Dataset records>
::::::::::

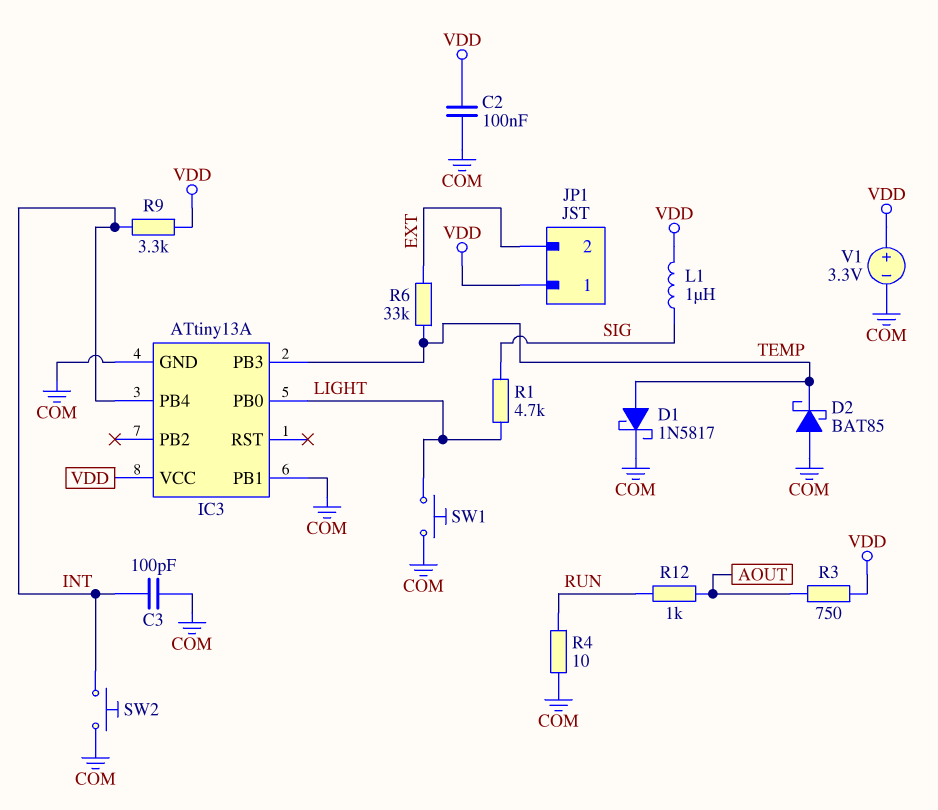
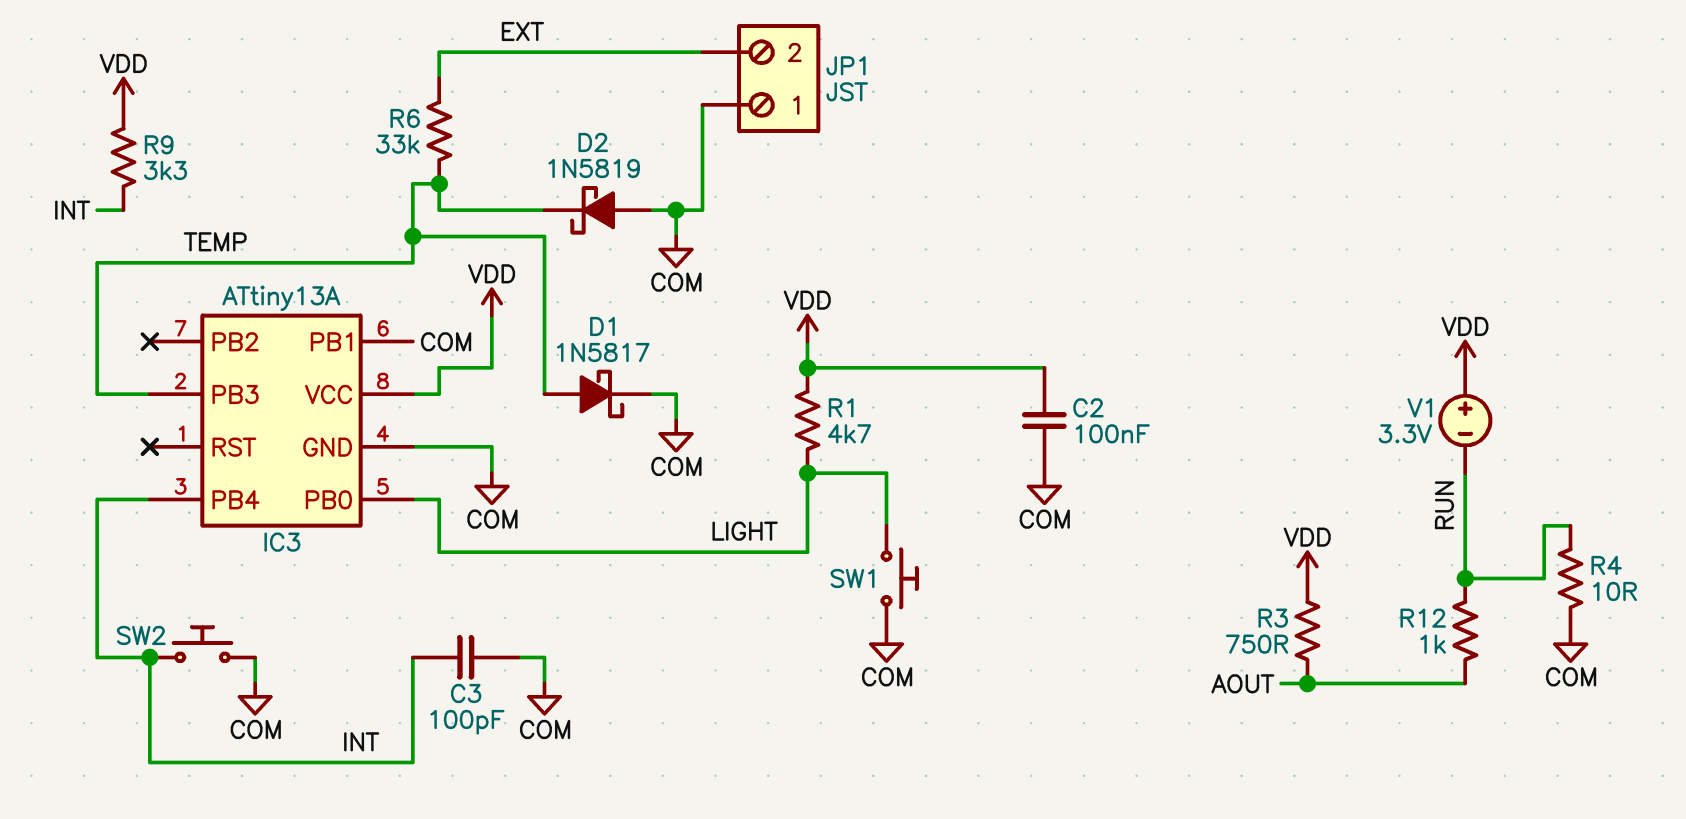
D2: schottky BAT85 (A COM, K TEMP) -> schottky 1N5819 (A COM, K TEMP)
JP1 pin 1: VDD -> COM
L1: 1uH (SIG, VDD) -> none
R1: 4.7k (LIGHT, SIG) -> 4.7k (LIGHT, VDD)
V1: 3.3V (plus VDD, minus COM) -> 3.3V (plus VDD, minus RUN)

::::::::::

Problem details> Leave out the pictures and give the rest of the records again exactly.

Task answer>
D2: schottky BAT85 (A COM, K TEMP) -> schottky 1N5819 (A COM, K TEMP)
JP1 pin 1: VDD -> COM
L1: 1uH (SIG, VDD) -> none
R1: 4.7k (LIGHT, SIG) -> 4.7k (LIGHT, VDD)
V1: 3.3V (plus VDD, minus COM) -> 3.3V (plus VDD, minus RUN)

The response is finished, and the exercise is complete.